** Opening Record excerpts block **
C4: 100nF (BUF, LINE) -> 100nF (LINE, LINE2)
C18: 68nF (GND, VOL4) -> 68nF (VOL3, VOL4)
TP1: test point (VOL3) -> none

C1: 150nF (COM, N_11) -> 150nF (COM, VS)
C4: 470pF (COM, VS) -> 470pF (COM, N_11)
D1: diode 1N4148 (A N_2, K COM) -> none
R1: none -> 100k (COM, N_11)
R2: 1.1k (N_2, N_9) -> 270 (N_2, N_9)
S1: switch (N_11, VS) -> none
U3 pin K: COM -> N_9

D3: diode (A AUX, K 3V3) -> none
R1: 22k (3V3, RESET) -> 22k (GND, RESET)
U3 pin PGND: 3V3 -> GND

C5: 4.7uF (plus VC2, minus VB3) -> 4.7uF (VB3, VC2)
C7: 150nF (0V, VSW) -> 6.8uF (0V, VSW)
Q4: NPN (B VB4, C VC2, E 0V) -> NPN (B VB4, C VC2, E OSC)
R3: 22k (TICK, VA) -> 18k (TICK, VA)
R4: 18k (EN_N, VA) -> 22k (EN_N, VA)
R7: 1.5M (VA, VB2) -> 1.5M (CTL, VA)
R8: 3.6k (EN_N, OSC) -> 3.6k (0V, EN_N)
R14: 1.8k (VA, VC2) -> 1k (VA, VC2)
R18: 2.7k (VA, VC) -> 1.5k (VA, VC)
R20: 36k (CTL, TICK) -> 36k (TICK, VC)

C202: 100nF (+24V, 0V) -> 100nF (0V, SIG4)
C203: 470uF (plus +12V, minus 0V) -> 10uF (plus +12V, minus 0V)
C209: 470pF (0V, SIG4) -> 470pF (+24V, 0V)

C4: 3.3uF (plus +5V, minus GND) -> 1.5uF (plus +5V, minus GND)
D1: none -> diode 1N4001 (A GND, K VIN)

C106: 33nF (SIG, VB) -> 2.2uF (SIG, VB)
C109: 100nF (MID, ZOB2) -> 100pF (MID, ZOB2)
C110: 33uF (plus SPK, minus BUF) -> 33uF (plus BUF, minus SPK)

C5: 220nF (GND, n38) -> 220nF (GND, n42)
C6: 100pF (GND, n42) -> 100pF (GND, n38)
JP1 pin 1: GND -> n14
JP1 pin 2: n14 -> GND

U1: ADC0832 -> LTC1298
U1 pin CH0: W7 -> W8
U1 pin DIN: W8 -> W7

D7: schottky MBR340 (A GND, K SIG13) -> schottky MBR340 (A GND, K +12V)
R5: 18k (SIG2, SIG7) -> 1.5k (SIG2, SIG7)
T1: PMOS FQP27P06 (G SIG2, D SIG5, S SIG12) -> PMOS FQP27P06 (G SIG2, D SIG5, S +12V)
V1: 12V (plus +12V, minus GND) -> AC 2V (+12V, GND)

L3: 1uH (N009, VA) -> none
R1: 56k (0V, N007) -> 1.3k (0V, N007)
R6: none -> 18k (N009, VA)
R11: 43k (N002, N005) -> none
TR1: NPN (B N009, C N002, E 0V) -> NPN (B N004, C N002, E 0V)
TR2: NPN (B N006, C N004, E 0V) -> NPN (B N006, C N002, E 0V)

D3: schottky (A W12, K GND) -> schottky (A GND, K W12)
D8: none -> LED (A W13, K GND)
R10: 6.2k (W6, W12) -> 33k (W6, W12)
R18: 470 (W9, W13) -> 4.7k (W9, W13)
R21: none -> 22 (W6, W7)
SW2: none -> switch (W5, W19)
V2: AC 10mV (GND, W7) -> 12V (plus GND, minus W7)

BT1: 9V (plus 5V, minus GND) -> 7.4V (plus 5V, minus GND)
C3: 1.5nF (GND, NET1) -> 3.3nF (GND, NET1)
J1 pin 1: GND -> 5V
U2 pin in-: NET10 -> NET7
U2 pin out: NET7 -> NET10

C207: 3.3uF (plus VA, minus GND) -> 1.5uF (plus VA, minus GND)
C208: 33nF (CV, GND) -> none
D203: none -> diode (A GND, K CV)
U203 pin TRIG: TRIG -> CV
** Closing Record excerpts block **
Instructions for the task. Tell how many lines of the records above hold "switch", giving the number and nothing else.

Output below. 2